#### SOURCE DATA

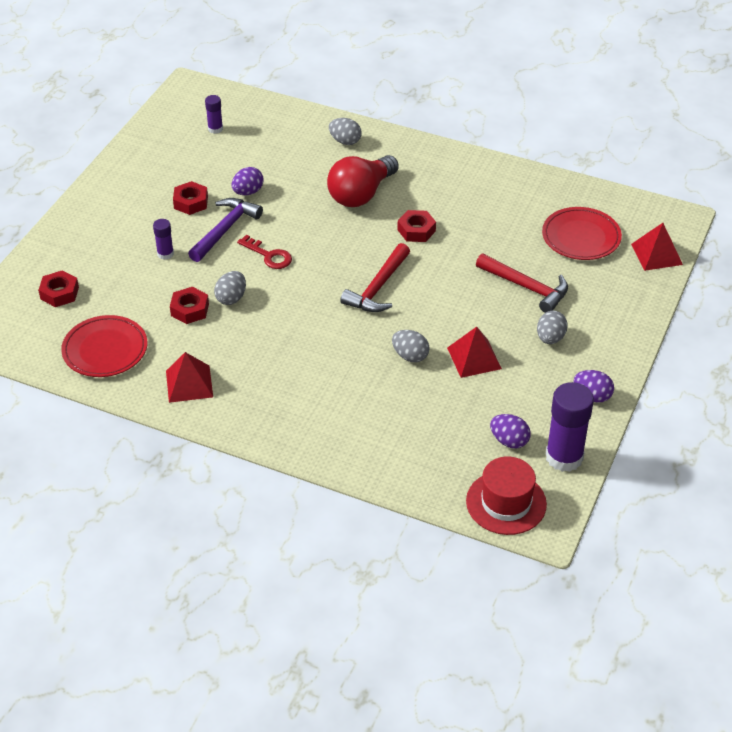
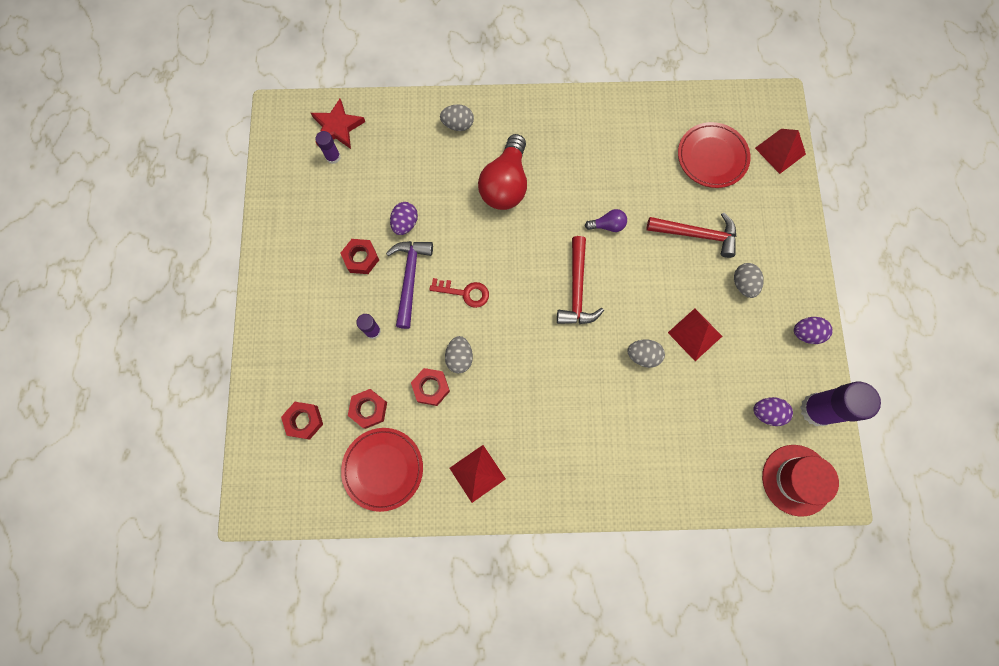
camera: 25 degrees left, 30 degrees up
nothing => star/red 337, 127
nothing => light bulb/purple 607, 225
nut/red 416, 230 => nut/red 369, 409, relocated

########

- **PROBLEM TO SOLVE**
Restate the data above word for word, omitting every picture.

- **YOUR RESPONSE**
camera: 25 degrees left, 30 degrees up
nothing => star/red 337, 127
nothing => light bulb/purple 607, 225
nut/red 416, 230 => nut/red 369, 409, relocated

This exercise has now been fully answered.